(Beginning of Materials provided)

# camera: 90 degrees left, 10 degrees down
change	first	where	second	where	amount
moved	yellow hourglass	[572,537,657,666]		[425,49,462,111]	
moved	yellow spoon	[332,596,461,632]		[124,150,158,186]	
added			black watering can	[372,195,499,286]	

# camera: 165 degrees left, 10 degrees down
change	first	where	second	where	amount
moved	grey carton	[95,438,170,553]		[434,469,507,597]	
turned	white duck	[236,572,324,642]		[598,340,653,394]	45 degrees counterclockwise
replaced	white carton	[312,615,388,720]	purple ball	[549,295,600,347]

(End of Materials provided)

*Exercise instructions:* A word-for-word restatement of all the records is required.

*Exercise response:*
# camera: 90 degrees left, 10 degrees down
change	first	where	second	where	amount
moved	yellow hourglass	[572,537,657,666]		[425,49,462,111]	
moved	yellow spoon	[332,596,461,632]		[124,150,158,186]	
added			black watering can	[372,195,499,286]	

# camera: 165 degrees left, 10 degrees down
change	first	where	second	where	amount
moved	grey carton	[95,438,170,553]		[434,469,507,597]	
turned	white duck	[236,572,324,642]		[598,340,653,394]	45 degrees counterclockwise
replaced	white carton	[312,615,388,720]	purple ball	[549,295,600,347]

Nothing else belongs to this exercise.